- [Provided data]:
━━━━━━━━
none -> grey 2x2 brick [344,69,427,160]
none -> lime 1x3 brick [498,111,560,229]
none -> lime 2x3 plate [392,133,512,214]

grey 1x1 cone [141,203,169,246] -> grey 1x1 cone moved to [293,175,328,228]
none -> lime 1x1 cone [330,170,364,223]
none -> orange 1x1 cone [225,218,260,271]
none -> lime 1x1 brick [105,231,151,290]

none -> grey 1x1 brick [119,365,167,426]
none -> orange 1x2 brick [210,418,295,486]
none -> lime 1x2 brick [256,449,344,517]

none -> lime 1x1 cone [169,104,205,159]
━━━━━━━━
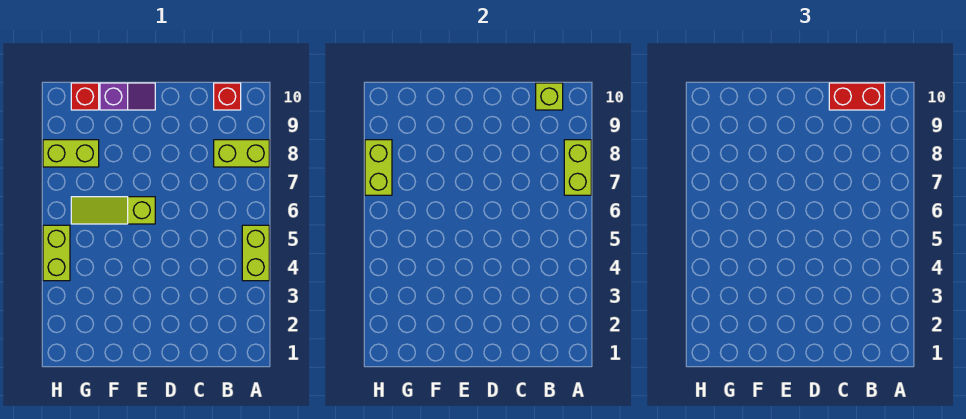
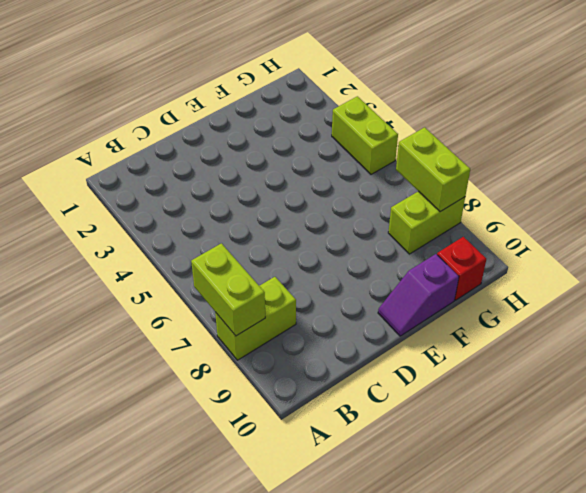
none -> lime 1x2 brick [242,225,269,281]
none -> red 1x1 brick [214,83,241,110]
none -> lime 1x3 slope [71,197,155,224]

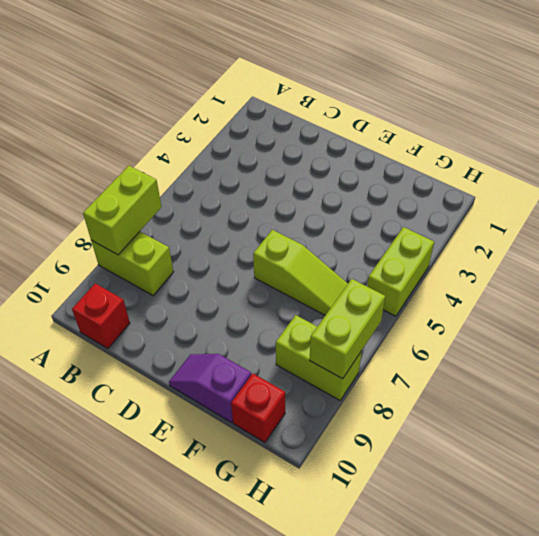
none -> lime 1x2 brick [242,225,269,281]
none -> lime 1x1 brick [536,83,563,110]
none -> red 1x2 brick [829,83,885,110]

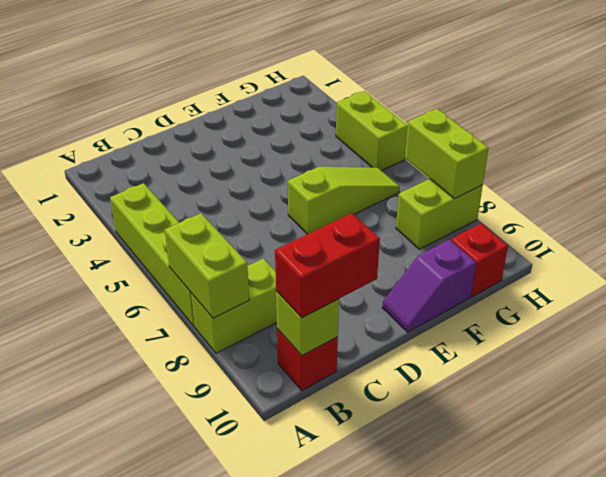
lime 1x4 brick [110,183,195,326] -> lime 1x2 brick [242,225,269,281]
━━━━━━━━
- [Task statement]:
Within the entries above, give again exactly the lines starting at the one that contains "none -> lime 1x3 slope [71,197,155,224]" and ending at the one that contains "lime 1x4 brick", leaving out the pictures.

- [Written solution]:
none -> lime 1x3 slope [71,197,155,224]

none -> lime 1x2 brick [242,225,269,281]
none -> lime 1x1 brick [536,83,563,110]
none -> red 1x2 brick [829,83,885,110]

lime 1x4 brick [110,183,195,326] -> lime 1x2 brick [242,225,269,281]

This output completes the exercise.